## Request
Please repeat the data below exactly, with the pictures removed.

Scene images with change listings:
--

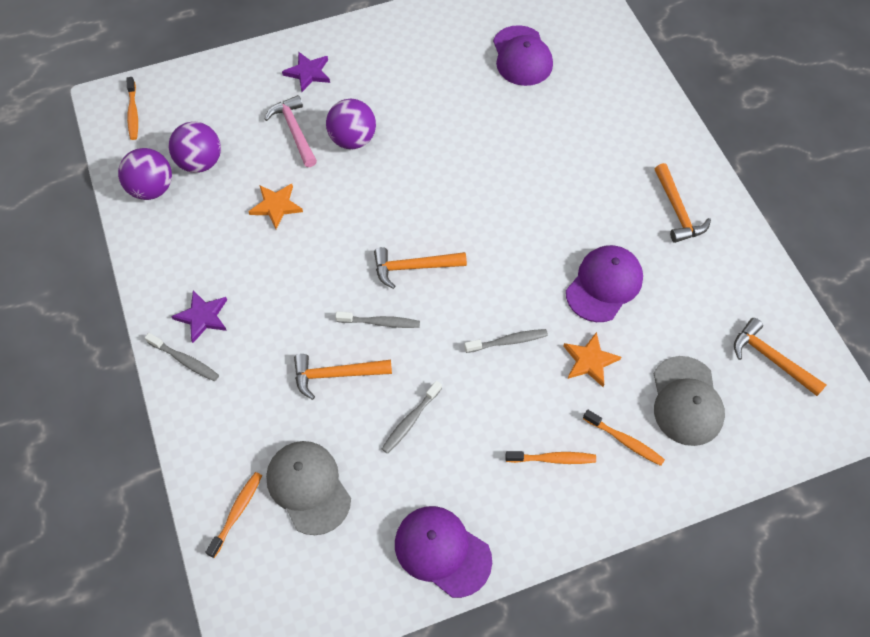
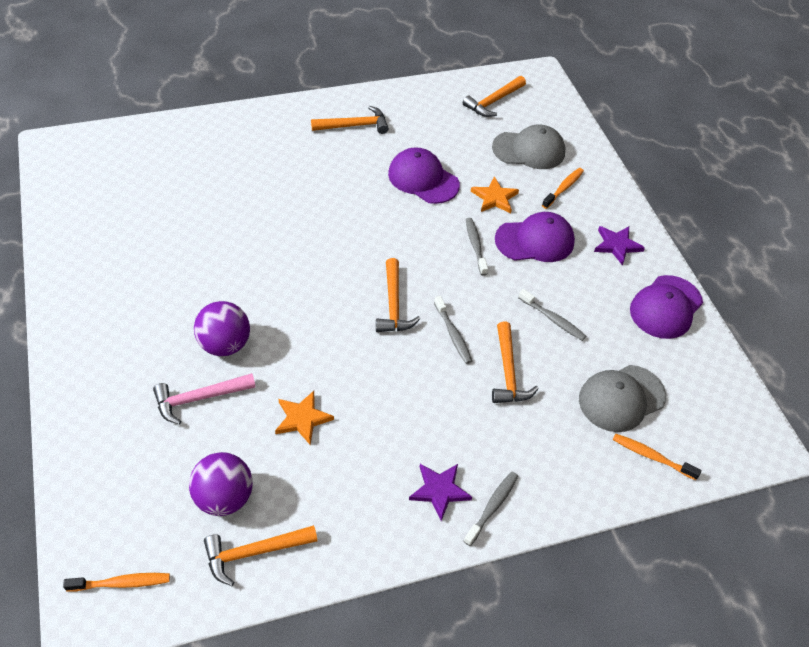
camera: 90 degrees left, 10 degrees down
purple ball [118,148,172,200] -> orange hammer [204,525,318,586]
purple star [282,51,330,92] -> purple star moved to [594,226,645,265]
grey toothbrush [335,311,420,328] -> grey toothbrush turned 150 degrees clockwise [434,296,472,364]
purple cap [493,25,553,86] -> purple cap moved to [495,212,575,262]
orange toothbrush [505,451,596,464] -> none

--

## Result below
camera: 90 degrees left, 10 degrees down
purple ball [118,148,172,200] -> orange hammer [204,525,318,586]
purple star [282,51,330,92] -> purple star moved to [594,226,645,265]
grey toothbrush [335,311,420,328] -> grey toothbrush turned 150 degrees clockwise [434,296,472,364]
purple cap [493,25,553,86] -> purple cap moved to [495,212,575,262]
orange toothbrush [505,451,596,464] -> none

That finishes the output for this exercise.